_PROBLEM REQUIREMENTS_. Skip the pictures. Set down, word for word, the lines from the start of the material up to and including the line with "camera: 55 degrees right, 5 degrees up".

_STORED DATA_.
>>>>>
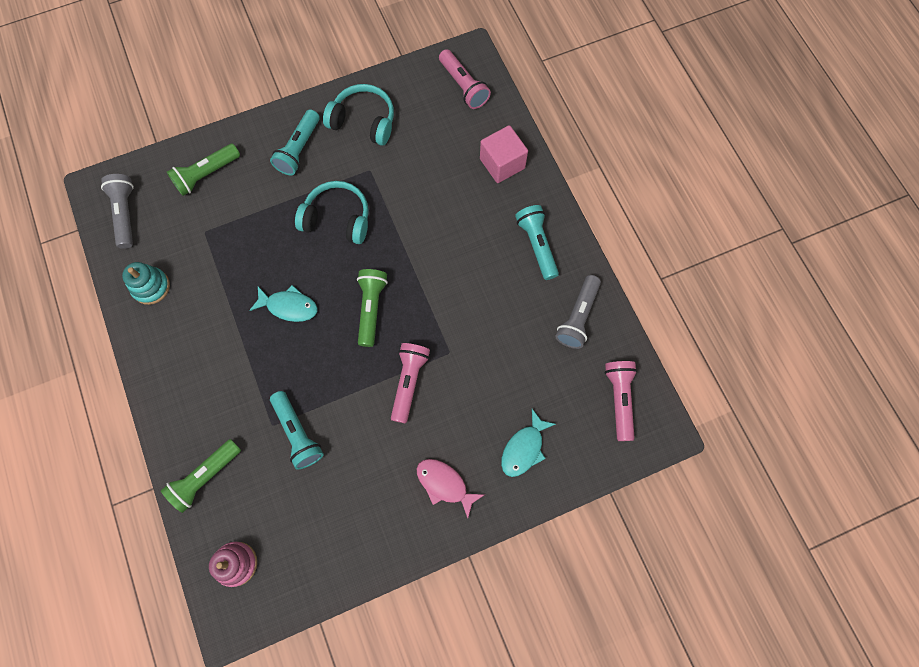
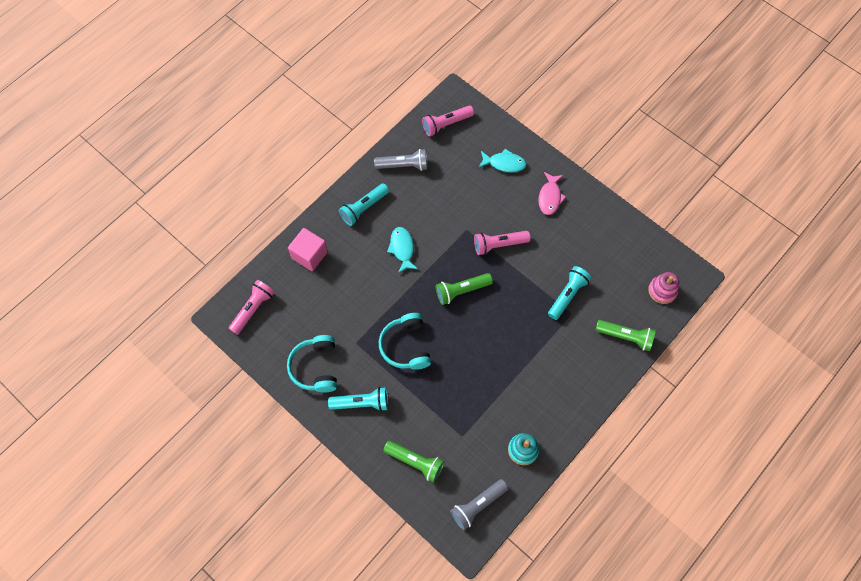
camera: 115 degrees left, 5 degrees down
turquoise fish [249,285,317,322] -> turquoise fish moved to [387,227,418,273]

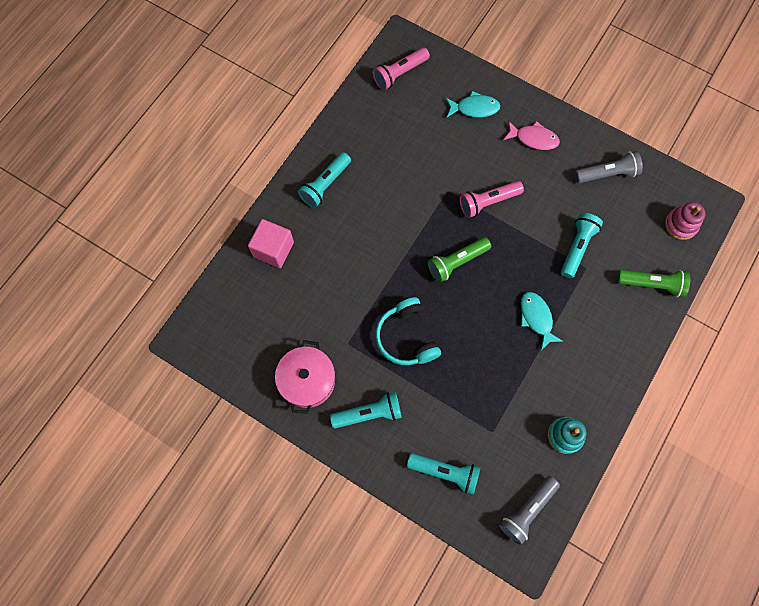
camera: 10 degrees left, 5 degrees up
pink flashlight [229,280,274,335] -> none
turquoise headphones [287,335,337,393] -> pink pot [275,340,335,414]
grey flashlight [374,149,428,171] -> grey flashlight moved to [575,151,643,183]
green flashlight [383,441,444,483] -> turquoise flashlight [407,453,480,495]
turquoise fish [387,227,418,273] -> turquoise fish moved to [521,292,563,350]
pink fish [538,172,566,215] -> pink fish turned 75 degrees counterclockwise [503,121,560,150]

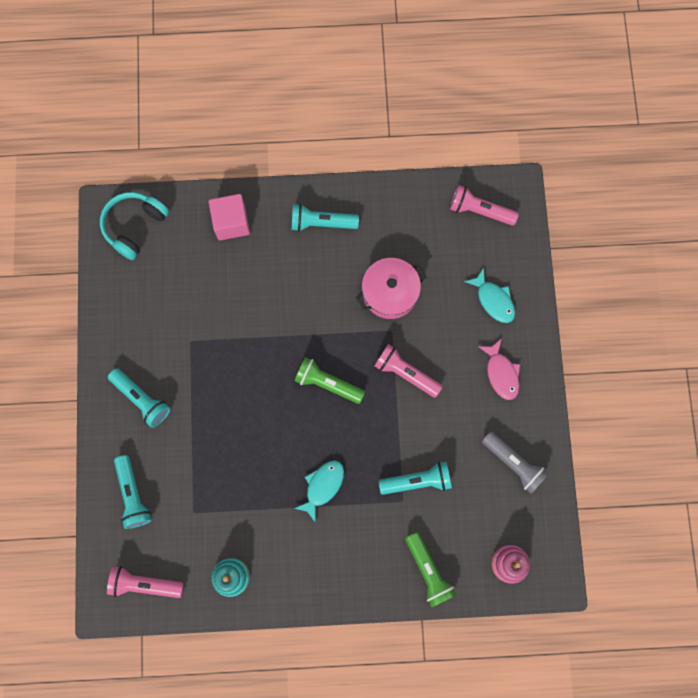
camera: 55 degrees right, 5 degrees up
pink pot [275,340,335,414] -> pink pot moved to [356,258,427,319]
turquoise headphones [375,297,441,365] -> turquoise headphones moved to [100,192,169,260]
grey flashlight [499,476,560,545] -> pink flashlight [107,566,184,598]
<<<<<
_EXPECTED ANSWER_.
camera: 115 degrees left, 5 degrees down
turquoise fish [249,285,317,322] -> turquoise fish moved to [387,227,418,273]

camera: 10 degrees left, 5 degrees up
pink flashlight [229,280,274,335] -> none
turquoise headphones [287,335,337,393] -> pink pot [275,340,335,414]
grey flashlight [374,149,428,171] -> grey flashlight moved to [575,151,643,183]
green flashlight [383,441,444,483] -> turquoise flashlight [407,453,480,495]
turquoise fish [387,227,418,273] -> turquoise fish moved to [521,292,563,350]
pink fish [538,172,566,215] -> pink fish turned 75 degrees counterclockwise [503,121,560,150]

camera: 55 degrees right, 5 degrees up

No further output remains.